--- Work order ---
Using the entries below, transcribe exactly the line containing "OLED pin VCC: GND -> 5V" and each line that follows it to the end.

--- Task data ---
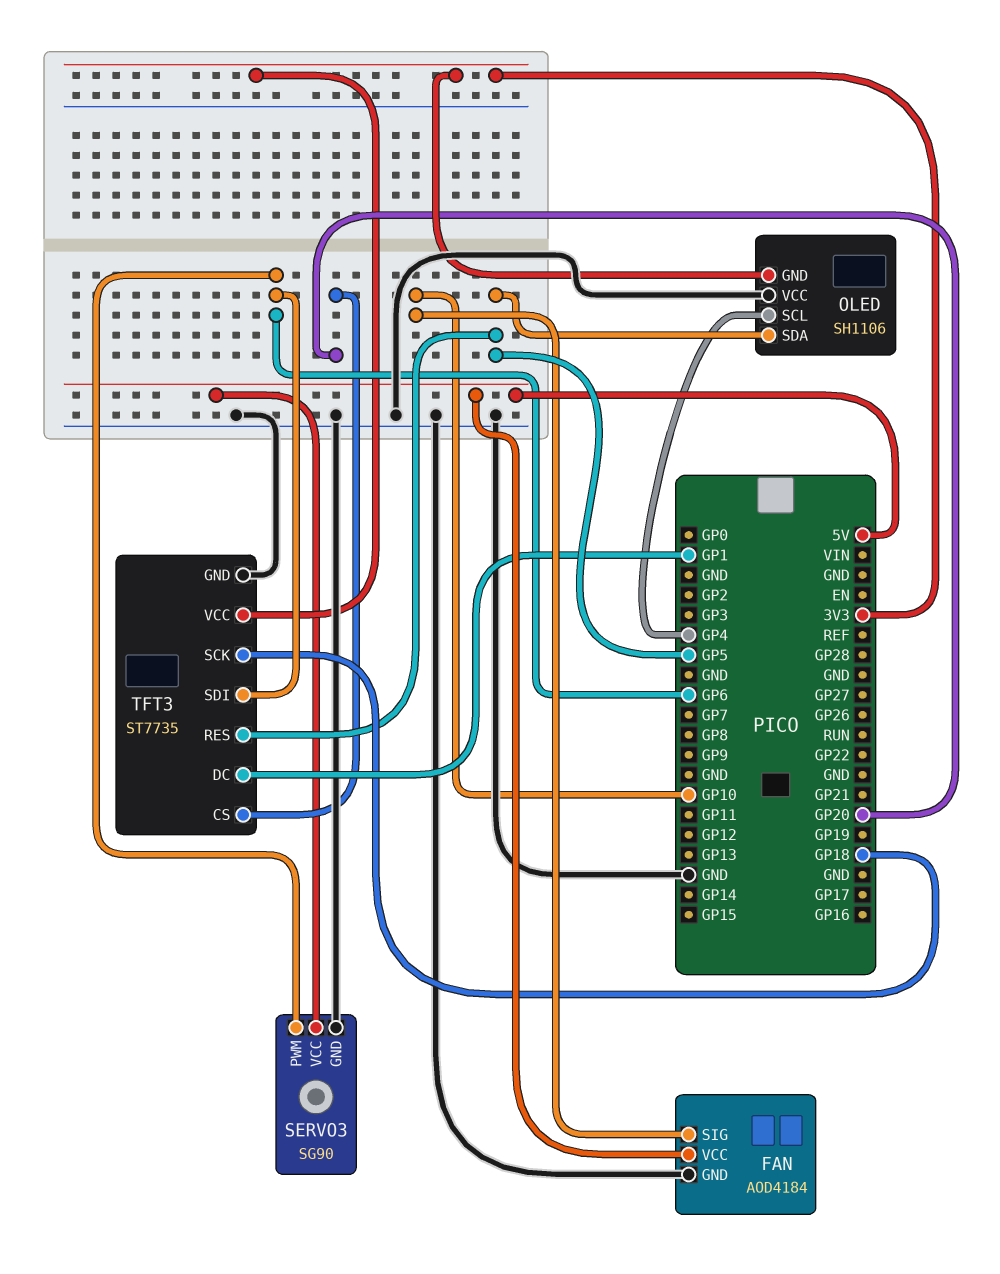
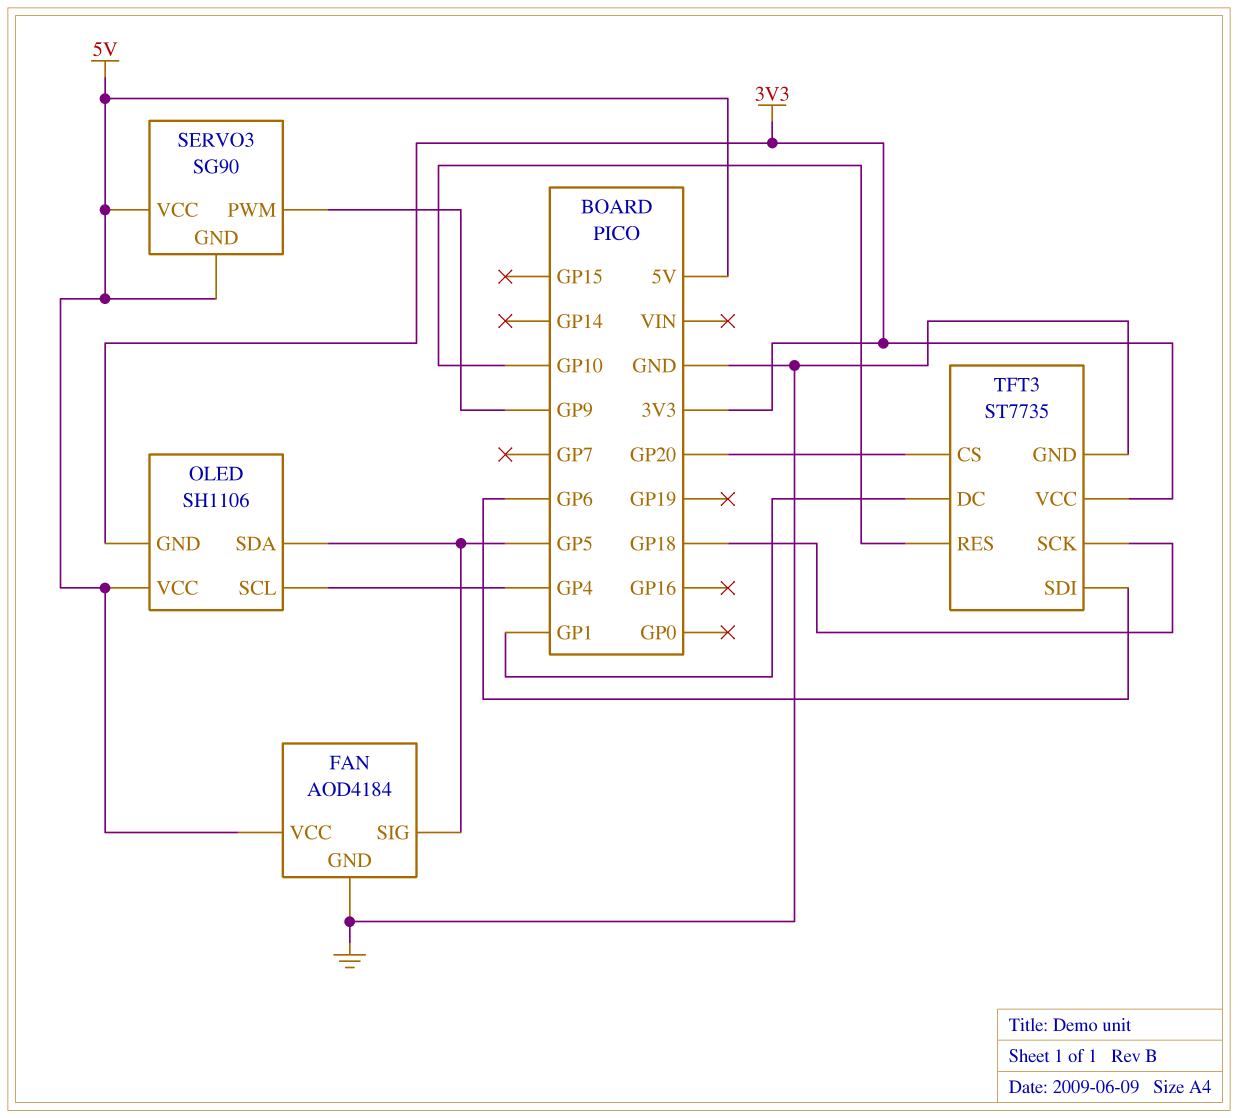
FAN pin SIG: GP10 -> GP5
OLED pin VCC: GND -> 5V
SERVO3 pin GND: GND -> 5V
SERVO3 pin PWM: GP6 -> GP9
TFT3 pin RES: GP5 -> GP10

--- Response below ---
OLED pin VCC: GND -> 5V
SERVO3 pin GND: GND -> 5V
SERVO3 pin PWM: GP6 -> GP9
TFT3 pin RES: GP5 -> GP10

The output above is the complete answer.